#### [WORK INSTRUCTIONS]
Below are the entries. Print only the lines starting at the one with "red arrow: (111, 129)" and ending at the one with "black triangle: (177, 116)", exactly, with no pictures.

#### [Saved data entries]
▼

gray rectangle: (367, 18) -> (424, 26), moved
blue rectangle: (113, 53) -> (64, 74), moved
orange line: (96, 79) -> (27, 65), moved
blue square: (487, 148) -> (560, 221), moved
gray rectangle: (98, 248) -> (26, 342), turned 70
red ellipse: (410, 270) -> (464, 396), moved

▲
▼

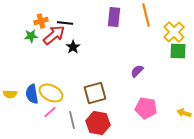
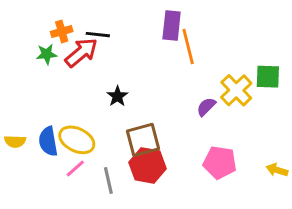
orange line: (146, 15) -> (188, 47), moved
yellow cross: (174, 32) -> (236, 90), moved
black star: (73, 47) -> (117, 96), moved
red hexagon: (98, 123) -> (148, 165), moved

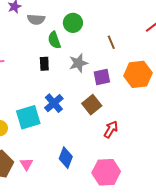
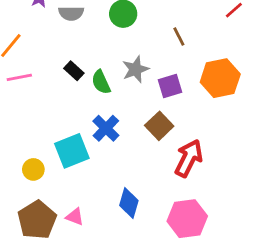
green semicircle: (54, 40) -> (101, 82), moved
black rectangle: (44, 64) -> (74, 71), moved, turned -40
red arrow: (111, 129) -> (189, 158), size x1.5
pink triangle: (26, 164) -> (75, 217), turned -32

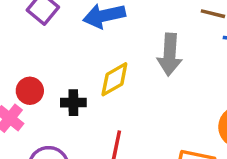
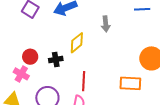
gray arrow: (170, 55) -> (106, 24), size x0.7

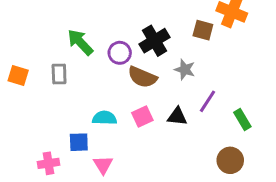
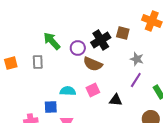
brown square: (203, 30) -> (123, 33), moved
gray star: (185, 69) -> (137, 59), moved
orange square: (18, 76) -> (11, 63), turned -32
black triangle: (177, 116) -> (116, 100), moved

▲

#### [SOLUTION TO THIS EXERCISE]
red arrow: (111, 129) -> (189, 158), size x1.5
pink triangle: (26, 164) -> (75, 217), turned -32

gray arrow: (170, 55) -> (106, 24), size x0.7

brown square: (203, 30) -> (123, 33), moved
gray star: (185, 69) -> (137, 59), moved
orange square: (18, 76) -> (11, 63), turned -32
black triangle: (177, 116) -> (116, 100), moved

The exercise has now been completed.